Where does the word "orange" appear in the data? Copy every line that holds it.
##### Dataset extract #####
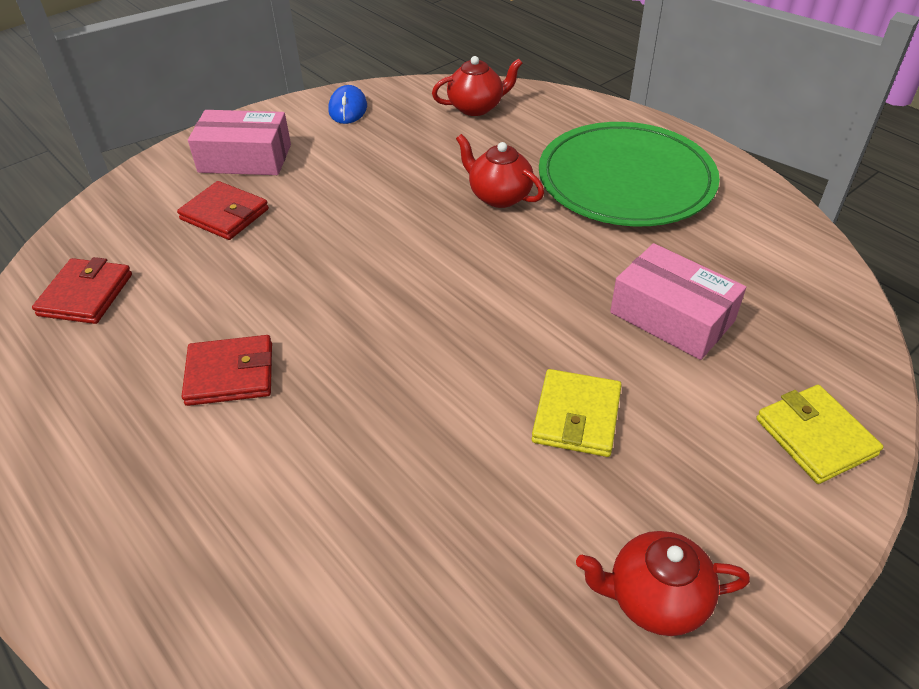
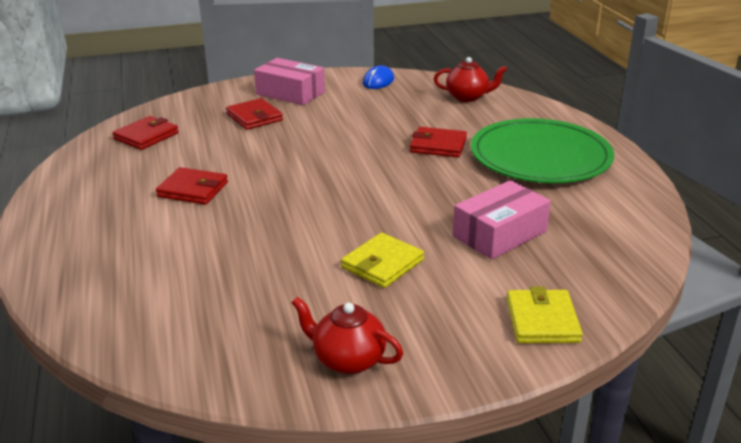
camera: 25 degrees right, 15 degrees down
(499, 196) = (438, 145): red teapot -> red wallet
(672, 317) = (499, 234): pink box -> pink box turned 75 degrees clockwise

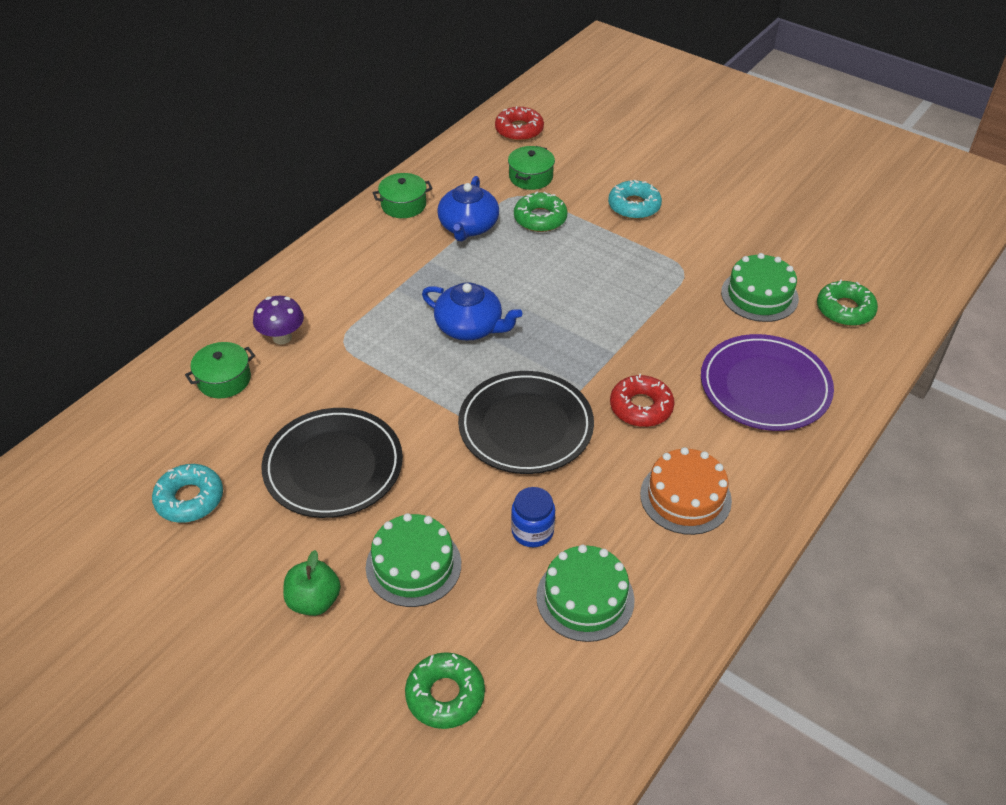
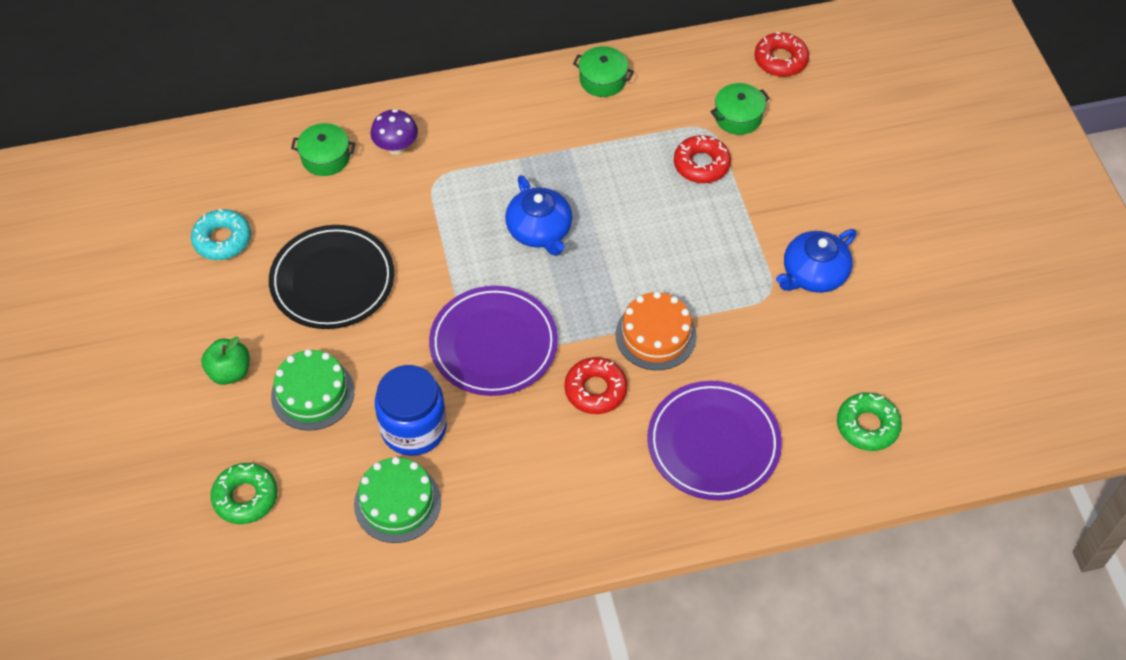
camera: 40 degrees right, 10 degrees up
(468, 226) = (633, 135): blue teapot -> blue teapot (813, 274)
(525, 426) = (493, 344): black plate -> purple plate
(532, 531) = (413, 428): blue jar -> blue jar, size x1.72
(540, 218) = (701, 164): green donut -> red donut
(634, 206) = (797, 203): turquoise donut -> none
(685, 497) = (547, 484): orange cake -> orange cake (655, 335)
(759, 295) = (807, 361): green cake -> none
#####
##### Dataset extract #####
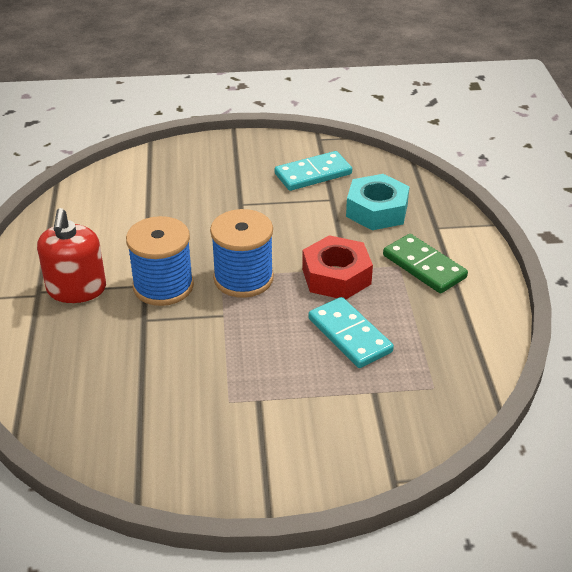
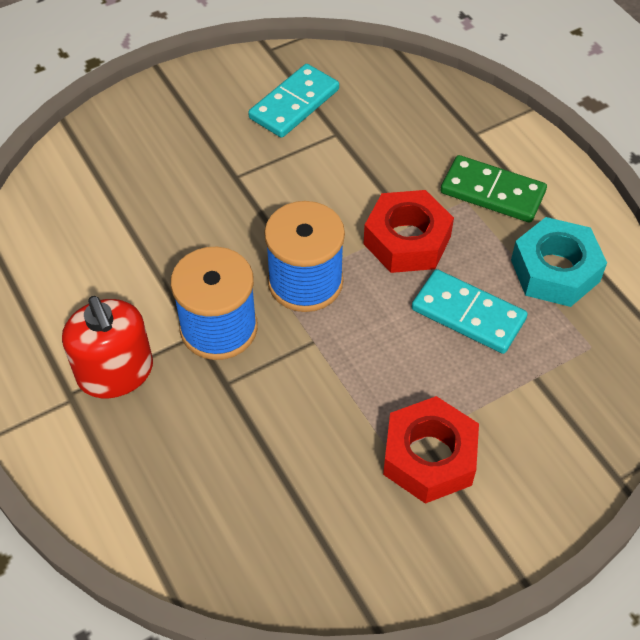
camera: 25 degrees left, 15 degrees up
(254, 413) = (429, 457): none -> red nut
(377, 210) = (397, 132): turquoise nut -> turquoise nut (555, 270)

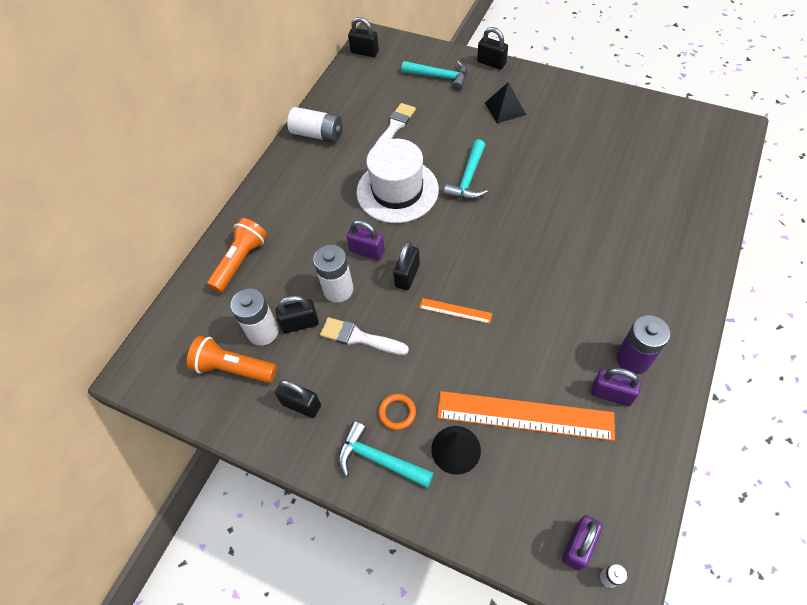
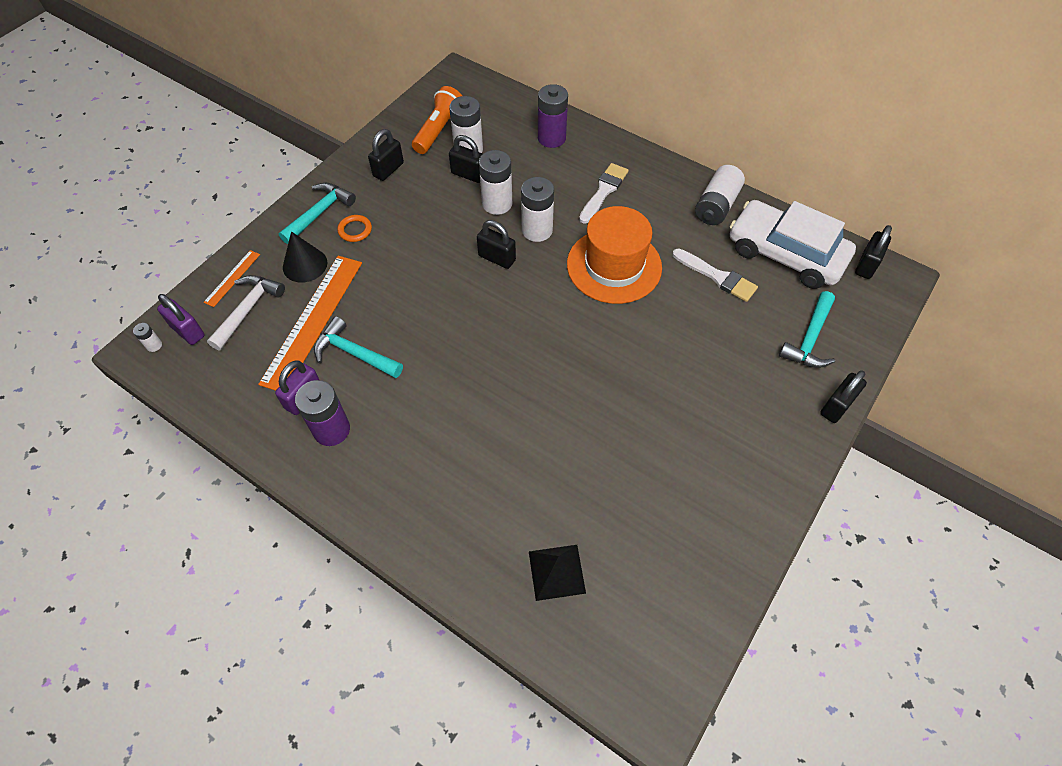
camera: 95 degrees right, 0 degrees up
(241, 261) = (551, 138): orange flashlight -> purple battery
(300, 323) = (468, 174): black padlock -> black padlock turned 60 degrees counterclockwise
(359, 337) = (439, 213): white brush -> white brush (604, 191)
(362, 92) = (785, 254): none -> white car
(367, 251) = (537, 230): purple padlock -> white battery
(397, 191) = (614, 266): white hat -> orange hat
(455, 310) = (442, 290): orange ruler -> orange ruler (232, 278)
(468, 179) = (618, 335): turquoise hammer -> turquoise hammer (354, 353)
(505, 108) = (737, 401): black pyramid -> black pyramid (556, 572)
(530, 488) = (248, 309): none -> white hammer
#####
##### Dataset extract #####
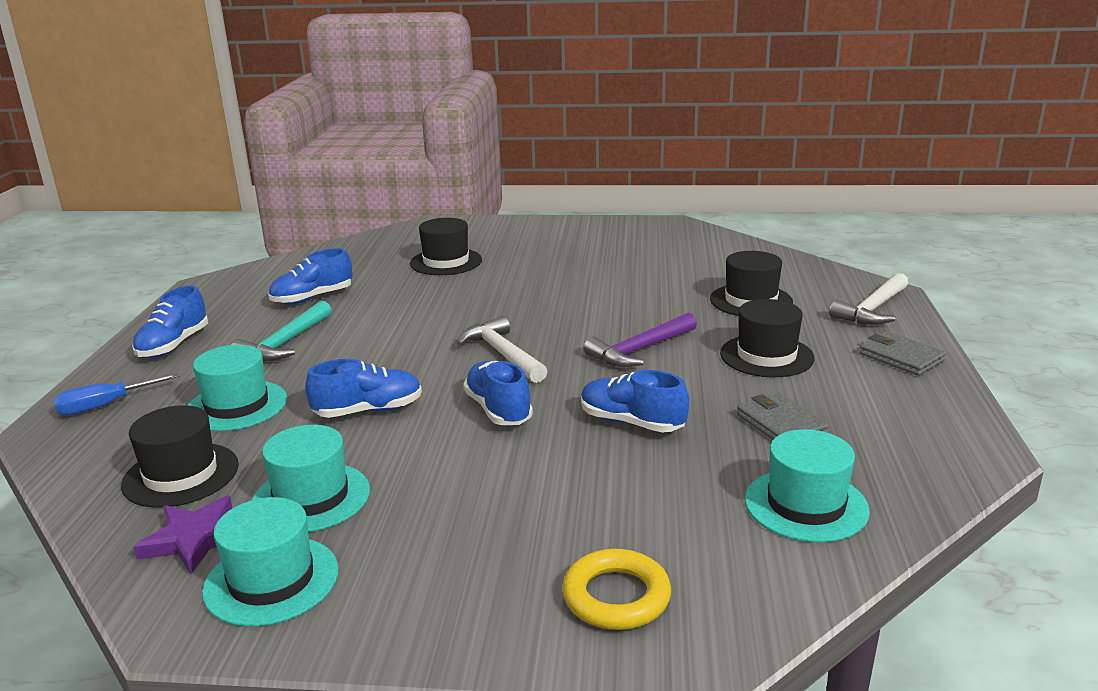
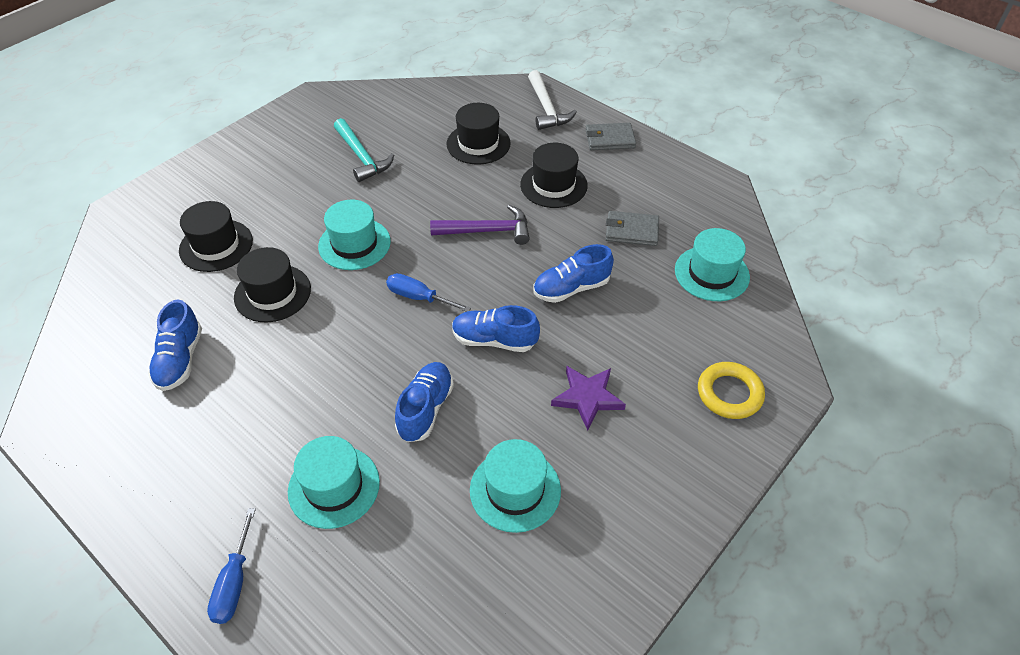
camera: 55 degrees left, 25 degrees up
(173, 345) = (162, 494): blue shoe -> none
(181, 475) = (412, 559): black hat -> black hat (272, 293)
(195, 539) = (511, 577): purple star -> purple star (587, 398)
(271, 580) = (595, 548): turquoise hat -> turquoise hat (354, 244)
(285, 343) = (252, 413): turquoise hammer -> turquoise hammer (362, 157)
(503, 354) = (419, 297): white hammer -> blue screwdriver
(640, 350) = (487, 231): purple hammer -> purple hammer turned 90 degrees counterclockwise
#####
**Exercise response**
(685, 497) = (547, 484): orange cake -> orange cake (655, 335)
(241, 261) = (551, 138): orange flashlight -> purple battery
(397, 191) = (614, 266): white hat -> orange hat
(455, 310) = (442, 290): orange ruler -> orange ruler (232, 278)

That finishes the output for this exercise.